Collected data
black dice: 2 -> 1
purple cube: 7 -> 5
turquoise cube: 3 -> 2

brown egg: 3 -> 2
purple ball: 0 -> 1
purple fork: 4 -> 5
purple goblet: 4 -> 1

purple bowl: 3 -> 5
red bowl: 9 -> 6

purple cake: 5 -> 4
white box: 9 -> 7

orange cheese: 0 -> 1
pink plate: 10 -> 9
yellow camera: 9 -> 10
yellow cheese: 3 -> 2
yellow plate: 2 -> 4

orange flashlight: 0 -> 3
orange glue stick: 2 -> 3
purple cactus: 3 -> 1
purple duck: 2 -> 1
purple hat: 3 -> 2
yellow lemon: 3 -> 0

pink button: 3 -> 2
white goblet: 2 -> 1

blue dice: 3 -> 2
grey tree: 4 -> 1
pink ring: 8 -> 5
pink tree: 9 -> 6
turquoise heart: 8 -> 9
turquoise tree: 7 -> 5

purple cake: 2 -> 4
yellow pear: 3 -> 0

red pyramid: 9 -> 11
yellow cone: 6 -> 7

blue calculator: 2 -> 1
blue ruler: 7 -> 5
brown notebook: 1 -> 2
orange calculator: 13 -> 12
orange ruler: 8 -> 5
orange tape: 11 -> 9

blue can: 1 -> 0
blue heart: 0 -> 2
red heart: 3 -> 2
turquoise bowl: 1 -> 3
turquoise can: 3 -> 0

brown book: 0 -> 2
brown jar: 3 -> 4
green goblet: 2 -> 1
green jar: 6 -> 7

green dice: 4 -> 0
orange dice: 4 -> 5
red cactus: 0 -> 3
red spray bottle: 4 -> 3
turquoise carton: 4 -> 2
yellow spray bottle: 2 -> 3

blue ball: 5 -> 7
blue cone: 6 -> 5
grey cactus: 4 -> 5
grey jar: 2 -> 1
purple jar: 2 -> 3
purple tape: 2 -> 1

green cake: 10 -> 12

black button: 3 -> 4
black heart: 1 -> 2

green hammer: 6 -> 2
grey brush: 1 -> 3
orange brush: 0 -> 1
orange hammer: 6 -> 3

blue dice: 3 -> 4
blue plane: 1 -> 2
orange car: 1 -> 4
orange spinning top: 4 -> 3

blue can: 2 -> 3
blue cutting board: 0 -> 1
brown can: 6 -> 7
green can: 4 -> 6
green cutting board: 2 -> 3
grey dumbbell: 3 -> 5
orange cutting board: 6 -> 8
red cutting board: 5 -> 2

- WHAT THE EXERCISE ASKS -
The answer must consist of each line from the data that includes the string "dice".

- RESULT -
black dice: 2 -> 1
blue dice: 3 -> 2
green dice: 4 -> 0
orange dice: 4 -> 5
blue dice: 3 -> 4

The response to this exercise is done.